(Data to use begins)

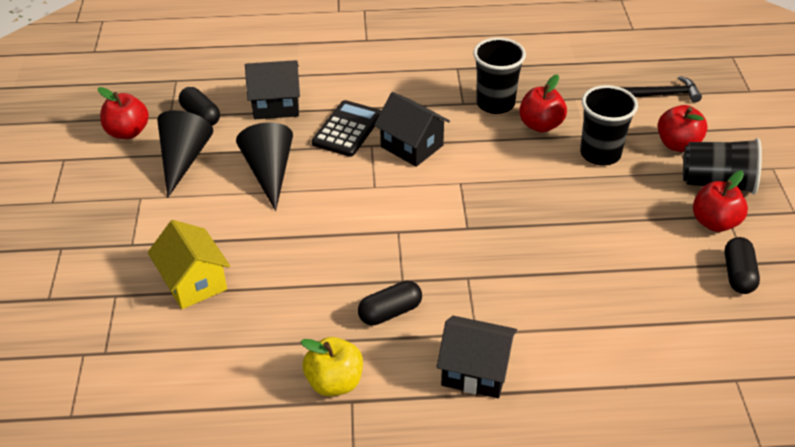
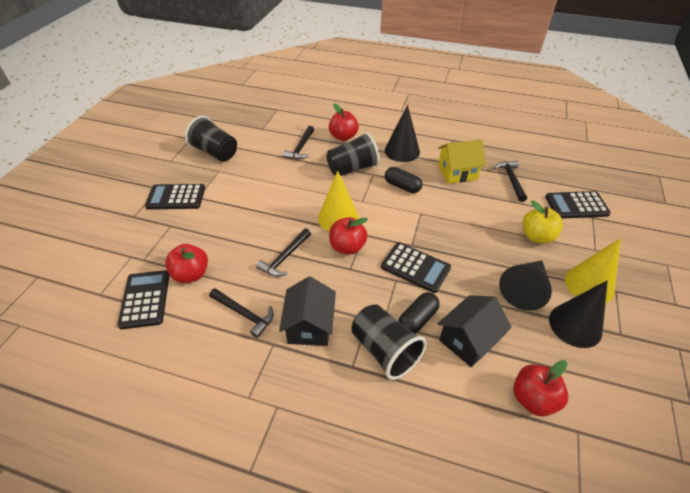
black calculator: [312,100,381,157] = 1 -> [117,270,170,329] [145,184,205,209] [381,242,451,293] [545,191,611,218] = 4
black capsule: [179,87,220,126] [358,281,422,325] [724,237,760,294] = 3 -> [385,167,422,193] [398,292,440,334] = 2
black cone: [157,110,213,198] [236,122,293,211] = 2 -> [385,105,420,162] [499,260,552,311] [549,280,608,348] = 3
black hammer: [621,76,702,103] = 1 -> [209,288,274,338] [256,228,311,277] [283,126,314,160] [493,161,527,202] = 4
black house: [245,60,300,119] [374,92,450,167] [437,316,517,398] = 3 -> [279,276,336,346] [438,295,512,367] = 2
yellow cone: none = 0 -> [318,171,359,232] [565,238,621,303] = 2

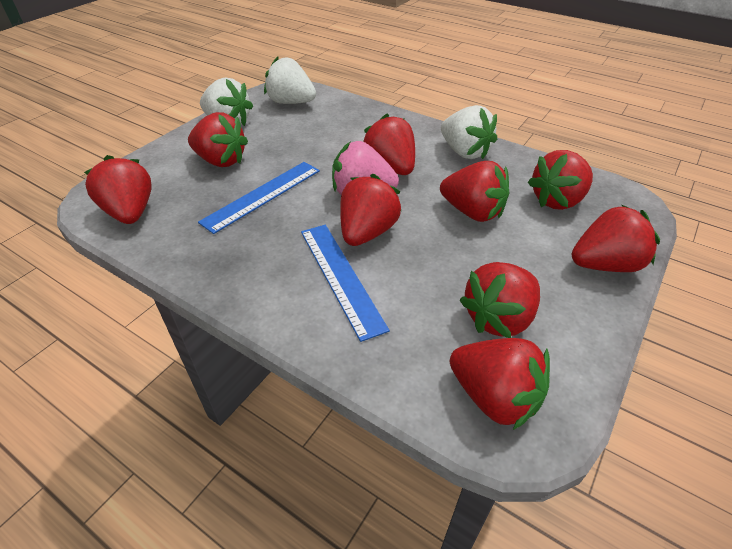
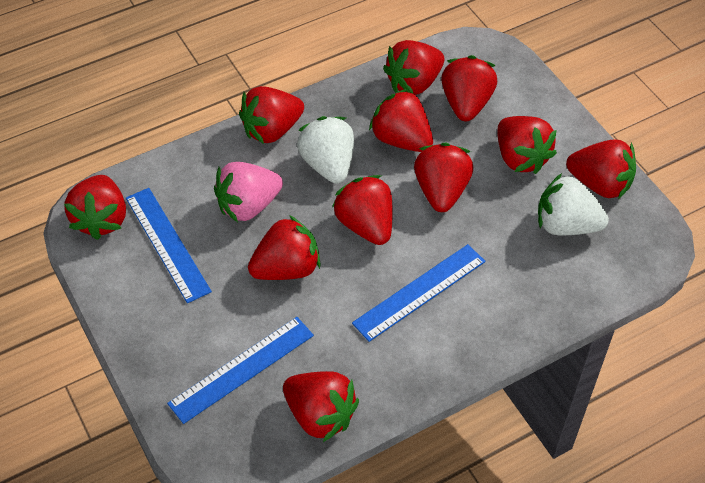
blue ruler: [198,162,320,234] [301,225,390,342] = 2 -> [126,188,212,303] [167,317,314,424] [352,244,485,342] = 3
red strawberry: [84,155,152,224] [188,112,248,167] [340,174,402,246] [363,114,415,175] [440,161,509,222] [450,338,550,431] [460,262,540,338] [528,150,593,210] [572,205,660,272] = 9 -> [64,175,126,240] [239,86,304,144] [248,215,321,280] [283,371,359,442] [332,175,393,245] [369,89,433,152] [383,40,444,95] [414,143,473,212] [441,55,497,121] [497,116,557,174] [566,139,636,199] = 11
white strawberry: [200,78,253,126] [264,57,316,104] [441,105,497,159] = 3 -> [297,116,354,183] [538,173,609,235] = 2

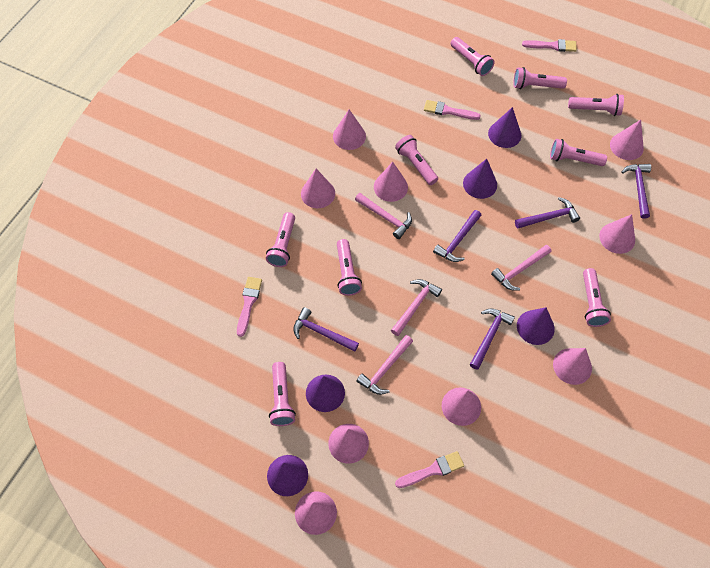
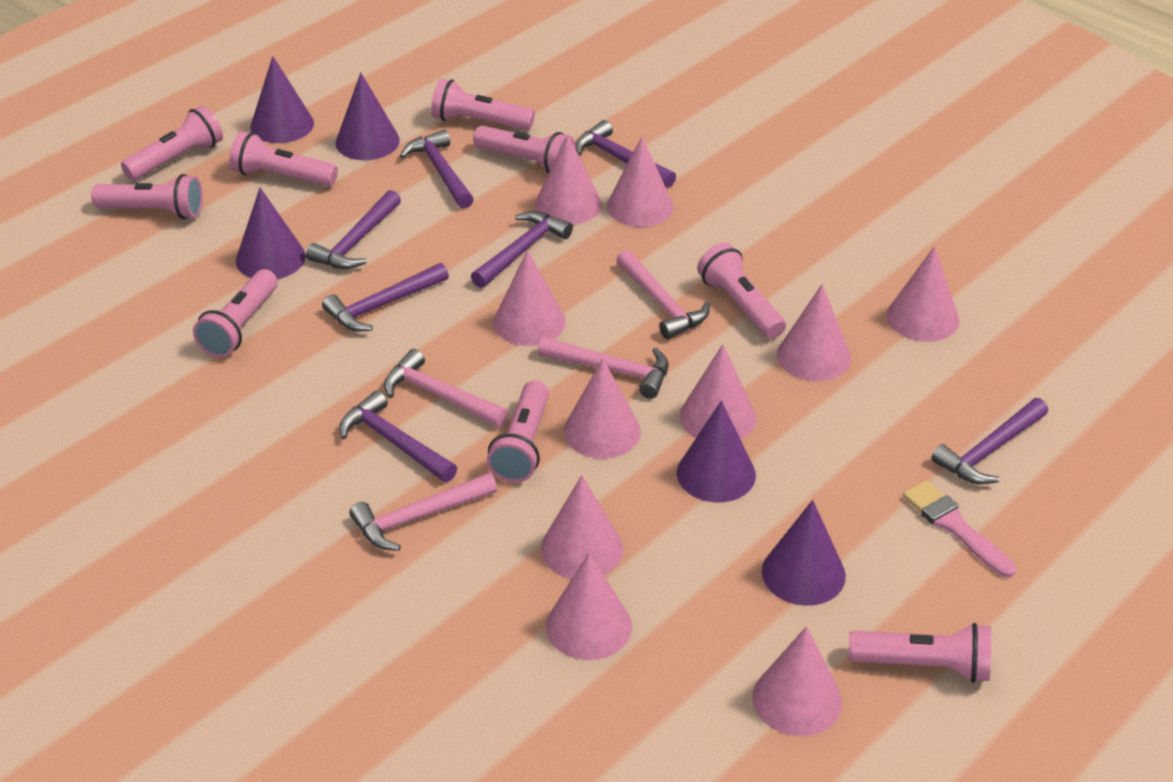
pink brush: [237,277,262,337] [395,451,464,488] [424,100,481,120] [522,39,577,52] = 4 -> [903,480,1016,578] = 1
pink cone: [295,491,337,535] [301,169,335,208] [328,424,369,464] [333,109,366,150] [374,162,408,202] [442,388,481,426] [553,348,592,385] [599,214,635,254] [610,120,644,160] = 9 -> [493,250,566,346] [535,134,602,225] [541,475,623,579] [546,553,632,660] [564,358,641,459] [607,136,674,227] [680,344,756,439] [752,626,842,736] [777,284,851,381] [887,246,959,342] = 10
purple hammer: [293,307,359,352] [433,210,482,262] [470,308,515,370] [515,197,580,229] [621,164,651,219] = 5 -> [306,190,401,269] [322,263,449,332] [339,391,457,482] [400,130,474,209] [471,211,573,288] [575,120,676,188] [931,398,1048,484] = 7

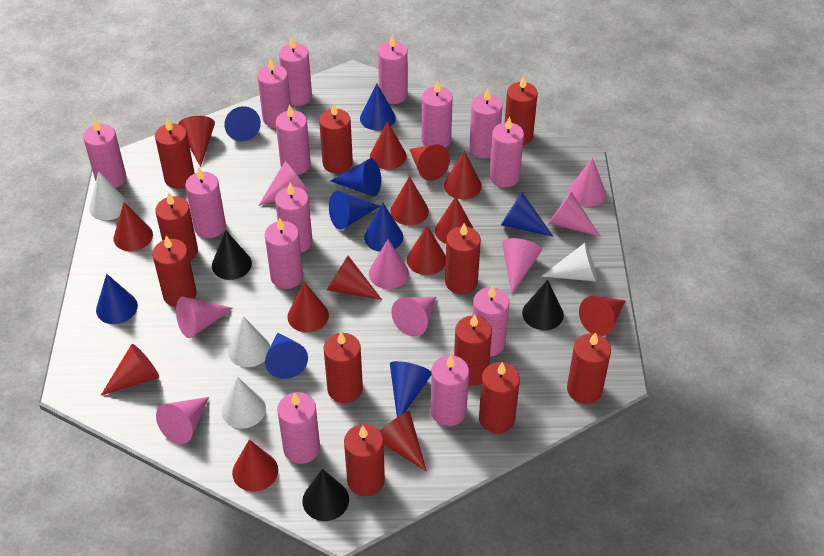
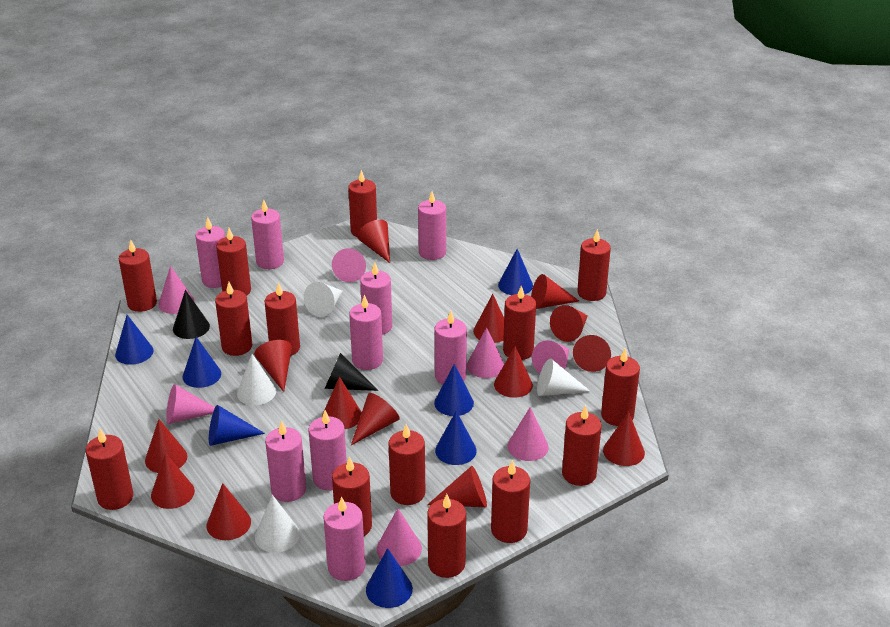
black cone: [212,230,252,280] [302,469,349,521] [522,280,564,330] = 3 -> [173,290,210,339] [325,353,378,391] = 2
blue cone: [96,274,138,324] [224,106,261,141] [265,333,308,379] [329,191,380,230] [331,158,381,197] [360,83,396,130] [364,203,403,252] [390,361,431,417] [501,193,553,237] = 9 -> [115,315,153,365] [183,337,221,388] [209,405,265,446] [366,548,413,608] [434,364,474,416] [435,411,477,465] [498,249,533,295] = 7
pink candle: [83,119,126,188] [185,168,226,238] [257,58,291,128] [265,217,303,289] [275,183,313,253] [276,104,311,175] [277,392,320,464] [279,37,312,106] [378,34,408,104] [422,80,453,148] [431,355,469,426] [469,89,503,158] [472,285,509,357] [489,117,524,188] = 14 -> [195,217,225,288] [251,200,284,269] [265,420,306,502] [309,410,347,491] [323,497,365,581] [349,295,383,370] [360,262,392,335] [418,191,446,260] [435,311,467,385] = 9
pink cone: [156,397,209,444] [176,297,233,338] [258,161,308,206] [369,239,409,289] [391,297,436,336] [502,238,542,294] [548,192,601,237] [568,158,606,207] = 8 -> [159,266,194,314] [166,384,215,424] [332,248,366,282] [377,508,422,566] [467,327,504,378] [507,407,549,461] [532,340,569,374] = 7
red candle: [153,236,196,307] [155,118,195,189] [155,192,198,261] [319,103,353,173] [323,332,363,403] [344,424,385,496] [445,223,481,294] [454,314,492,386] [479,362,520,433] [505,76,538,145] [567,332,611,404] = 11 -> [86,429,133,510] [119,239,157,312] [215,282,252,356] [216,228,251,296] [265,282,300,356] [332,456,372,536] [348,170,377,237] [388,424,425,505] [427,494,466,578] [491,460,530,543] [503,285,536,360] [562,405,602,486] [577,229,611,301] [601,349,640,426] = 14

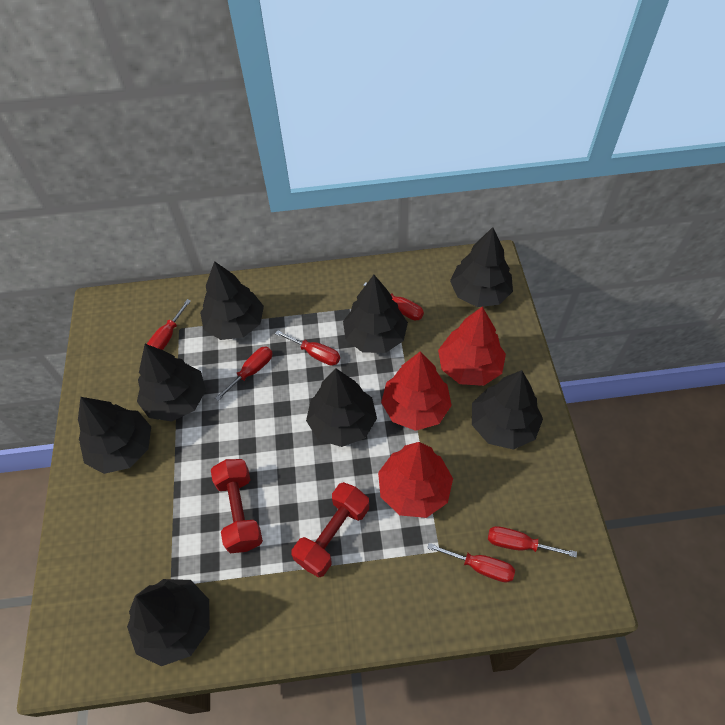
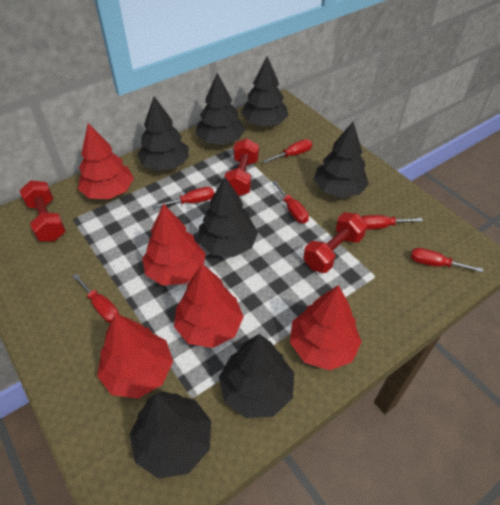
black tree: [78,397,151,474] [127,579,210,666] [137,344,206,421] [200,261,264,340] [306,368,377,447] [343,275,408,353] [450,227,513,307] [472,370,543,450] = 8 -> [129,392,211,479] [137,97,189,171] [196,73,245,145] [198,177,258,257] [219,334,294,418] [241,56,288,126] [314,122,369,198] = 7
red dumbbell: [211,459,263,553] [292,482,369,577] = 2 -> [19,180,66,241] [225,138,259,196] [303,212,367,273] = 3
red tree: [378,442,453,518] [381,351,452,431] [438,307,506,386] = 3 -> [78,123,134,199] [97,313,173,399] [142,204,206,286] [174,263,244,348] [290,285,362,370] = 5

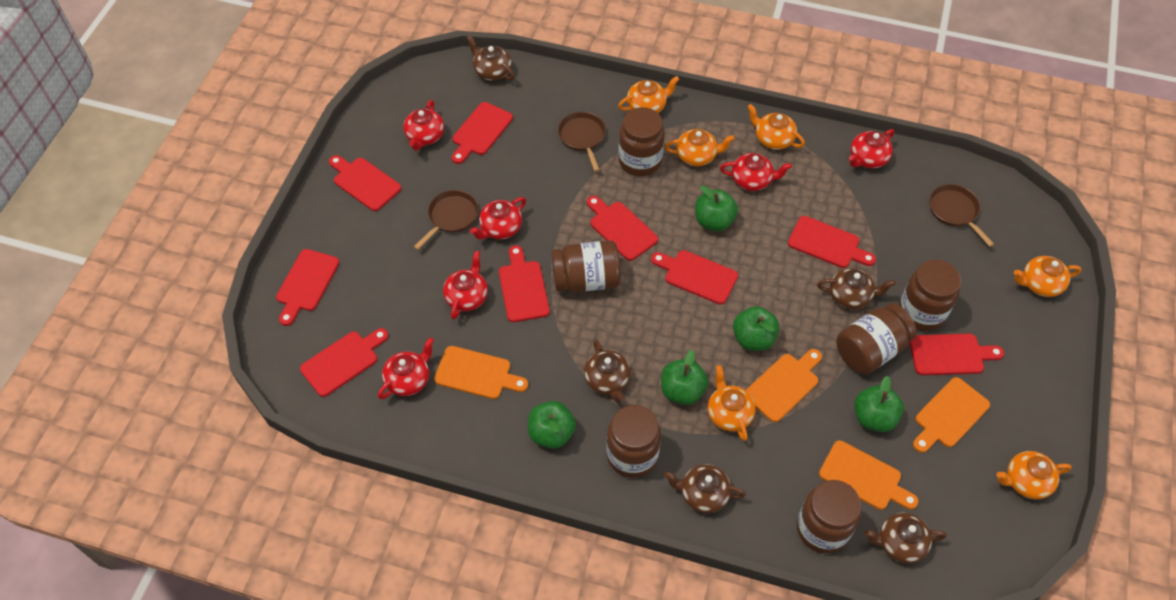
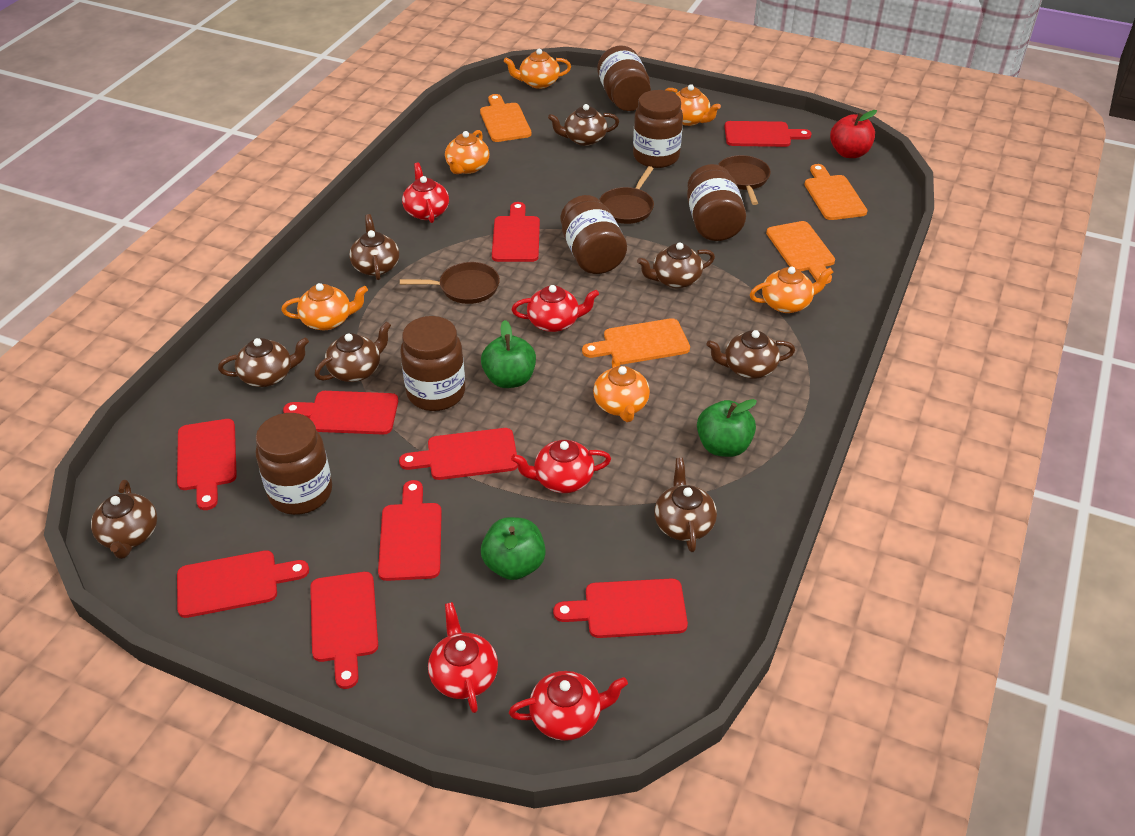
brown teapot: [467,35,515,81] [584,339,631,402] [664,464,746,513] [817,268,896,309] [864,513,947,564] = 5 -> [91,480,157,559] [218,338,309,387] [315,321,391,382] [349,214,399,280] [548,104,619,146] [637,242,715,288] [654,458,717,552] [706,330,795,379] = 8
green apple: [528,401,576,449] [661,350,708,405] [695,185,738,231] [733,306,779,351] [855,376,904,432] = 5 -> [481,320,536,388] [481,517,546,580] [697,399,757,457] = 3
red apple: none = 0 -> [830,110,877,158] = 1
red teapot: [378,338,434,399] [403,100,444,151] [443,251,488,319] [470,197,526,239] [720,153,792,191] [849,129,895,168] = 6 -> [402,163,449,223] [428,602,498,713] [509,671,628,741] [511,440,611,493] [512,285,599,332] = 5

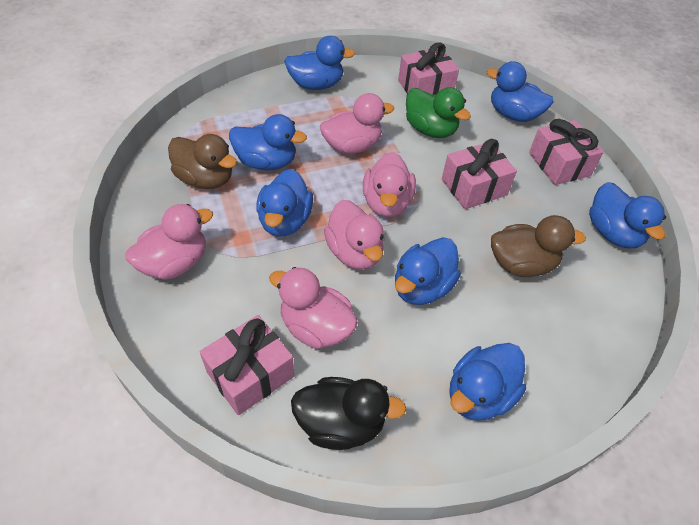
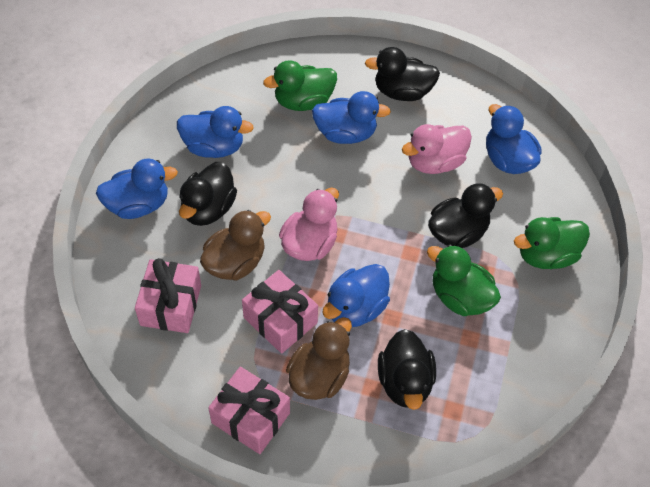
black duck: [291,377,406,450] = 1 -> [179,162,237,226] [365,47,440,101] [378,329,436,410] [428,183,503,248] = 4
blue duck: [229,114,307,170] [256,169,313,236] [284,36,355,90] [395,237,461,305] [449,343,526,421] [487,61,553,122] [589,182,666,248] = 7 -> [96,158,178,219] [177,106,254,158] [312,91,391,144] [322,264,390,327] [486,104,542,174] = 5
green duck: [406,87,471,138] = 1 -> [263,60,337,111] [427,245,501,316] [514,217,590,269] = 3
pink duck: [125,204,213,280] [269,267,358,349] [320,93,394,154] [324,200,385,270] [363,152,416,217] = 5 -> [279,187,339,261] [402,124,472,174] = 2
pink gift: [200,315,294,415] [398,42,459,95] [442,139,517,209] [529,119,604,185] = 4 -> [135,258,201,333] [208,367,290,454] [242,270,318,354] = 3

(Data to use ends)

*Exercise directions*
Lines above that have "hammer": copy each of them.

*Response to this task*
black hammer: [621,76,702,103] = 1 -> [209,288,274,338] [256,228,311,277] [283,126,314,160] [493,161,527,202] = 4
purple hammer: [293,307,359,352] [433,210,482,262] [470,308,515,370] [515,197,580,229] [621,164,651,219] = 5 -> [306,190,401,269] [322,263,449,332] [339,391,457,482] [400,130,474,209] [471,211,573,288] [575,120,676,188] [931,398,1048,484] = 7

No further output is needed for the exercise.